▶ **Problem to work on**
Line by line, retype the material exactly and leave each picture out.

▶ **Source information**
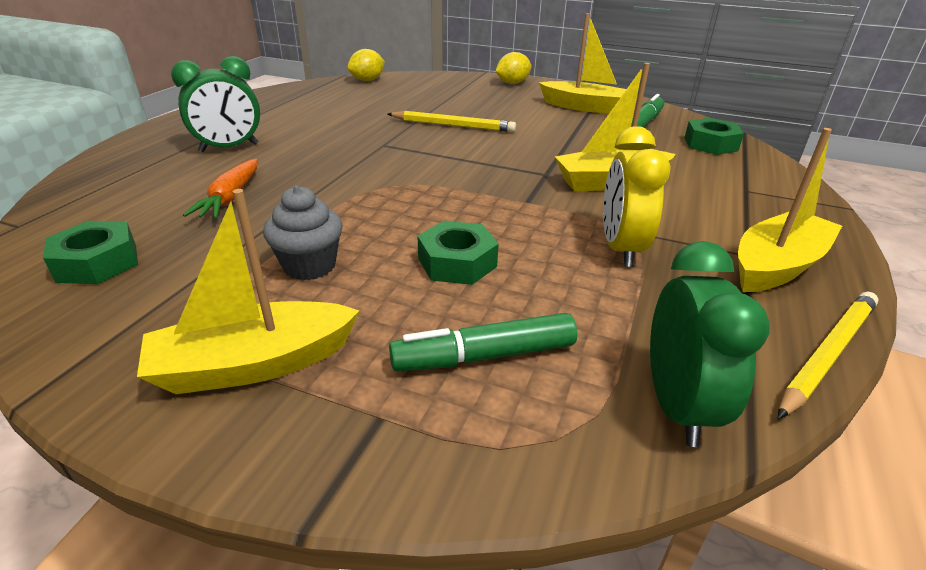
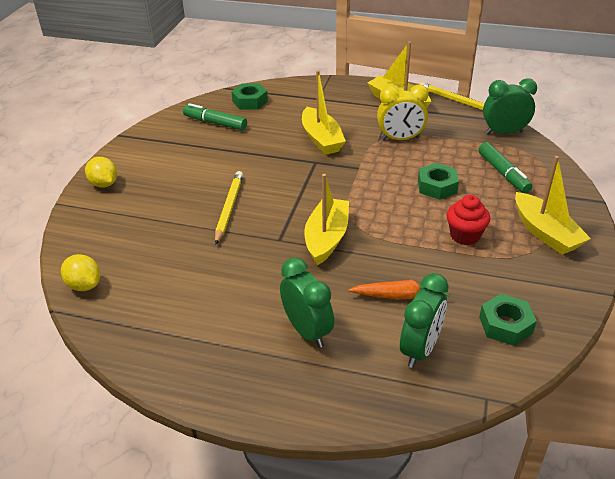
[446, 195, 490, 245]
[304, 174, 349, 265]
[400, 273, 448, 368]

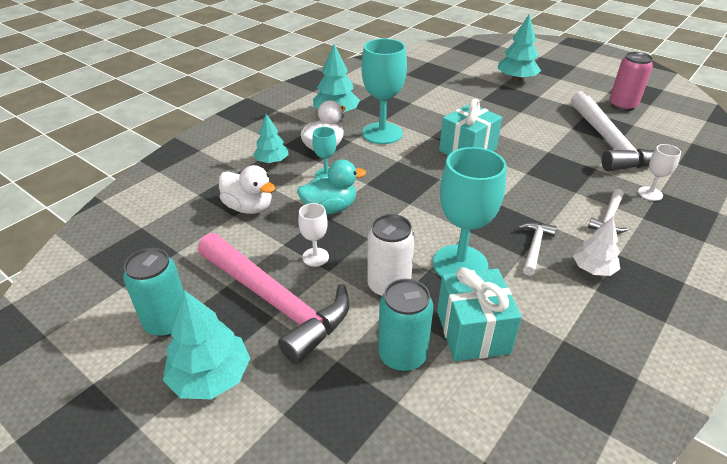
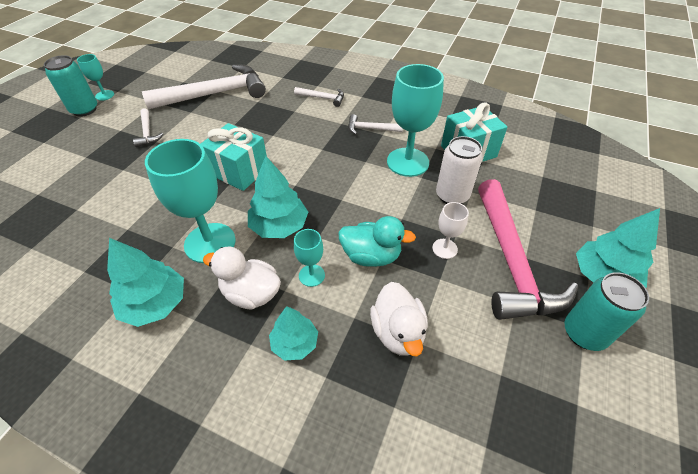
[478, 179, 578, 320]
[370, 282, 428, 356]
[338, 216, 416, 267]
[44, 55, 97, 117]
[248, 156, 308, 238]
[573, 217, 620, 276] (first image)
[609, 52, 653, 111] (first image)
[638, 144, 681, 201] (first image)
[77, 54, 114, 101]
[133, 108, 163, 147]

▶ **Written reply**
[446, 195, 490, 245]
[304, 174, 349, 265]
[400, 273, 448, 368]

[478, 179, 578, 320]
[370, 282, 428, 356]
[338, 216, 416, 267]
[44, 55, 97, 117]
[248, 156, 308, 238]
[573, 217, 620, 276] (first image)
[609, 52, 653, 111] (first image)
[638, 144, 681, 201] (first image)
[77, 54, 114, 101]
[133, 108, 163, 147]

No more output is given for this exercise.